— Your instructions —
Could you please reproduce every record below exactly, leaving out the pictures?
━━━━━━
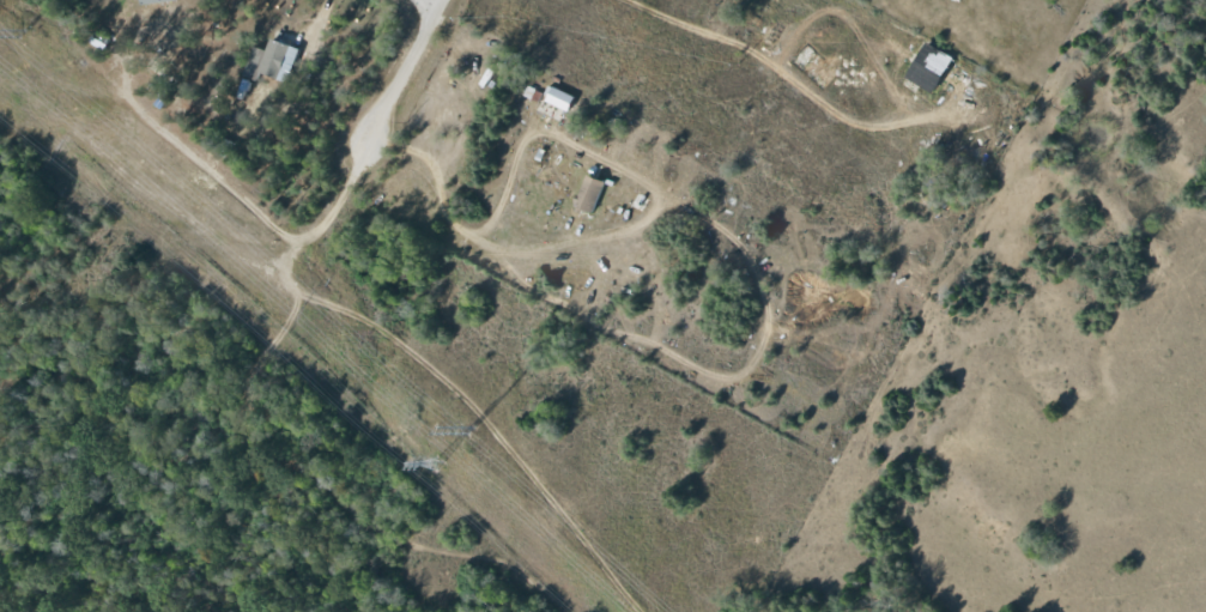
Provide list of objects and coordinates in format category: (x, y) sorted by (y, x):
building: (153, 1)
road: (426, 4)
power tower: (21, 34)
building: (270, 61)
building: (925, 66)
road: (401, 71)
building: (556, 98)
road: (574, 145)
building: (587, 194)
road: (427, 368)
power tower: (469, 434)
power tower: (434, 465)

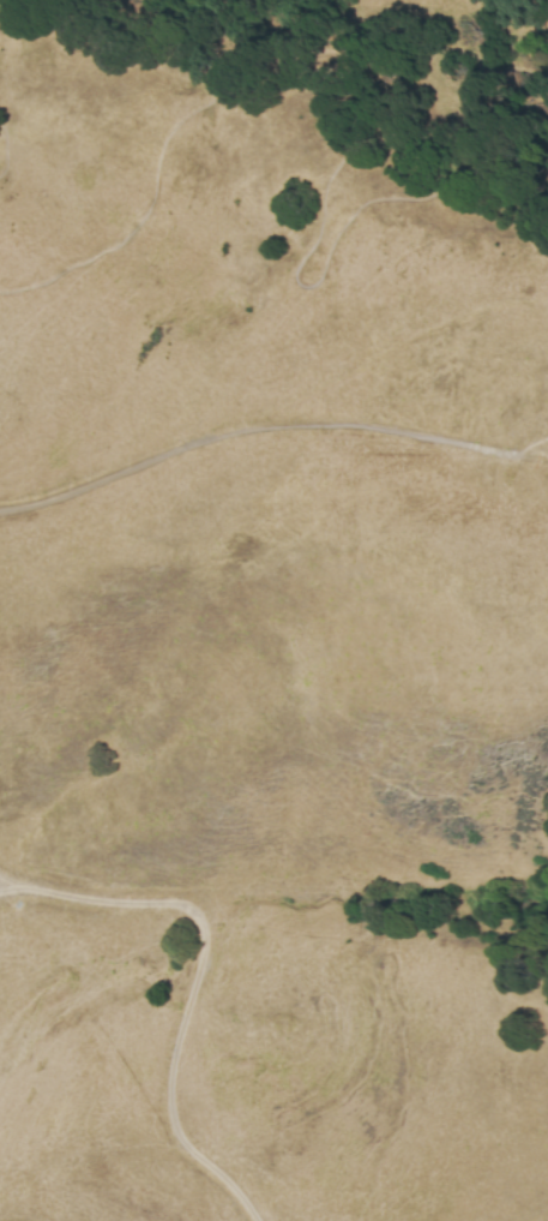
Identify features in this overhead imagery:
road: (7, 9)
road: (229, 87)
road: (2, 140)
road: (302, 263)
road: (257, 431)
road: (535, 448)
road: (535, 460)
road: (196, 975)
road: (335, 1051)

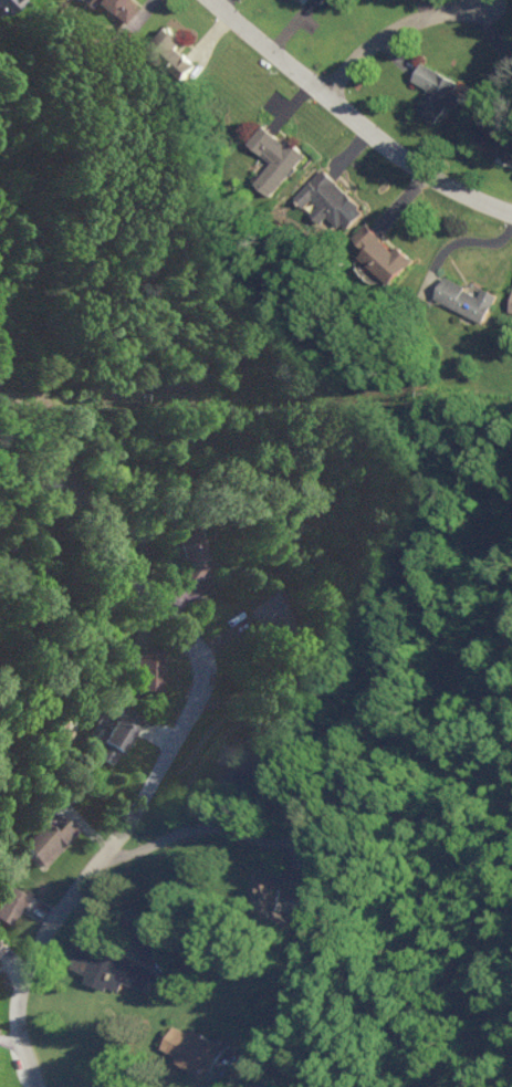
━━━━━━
— Task result —
Provide list of objects and coordinates in format category: (x, y) sorted by (y, x):
building: (153, 1)
road: (426, 4)
power tower: (21, 34)
building: (270, 61)
building: (925, 66)
road: (401, 71)
building: (556, 98)
road: (574, 145)
building: (587, 194)
road: (427, 368)
power tower: (469, 434)
power tower: (434, 465)

Identify features in this overhead imagery:
road: (7, 9)
road: (229, 87)
road: (2, 140)
road: (302, 263)
road: (257, 431)
road: (535, 448)
road: (535, 460)
road: (196, 975)
road: (335, 1051)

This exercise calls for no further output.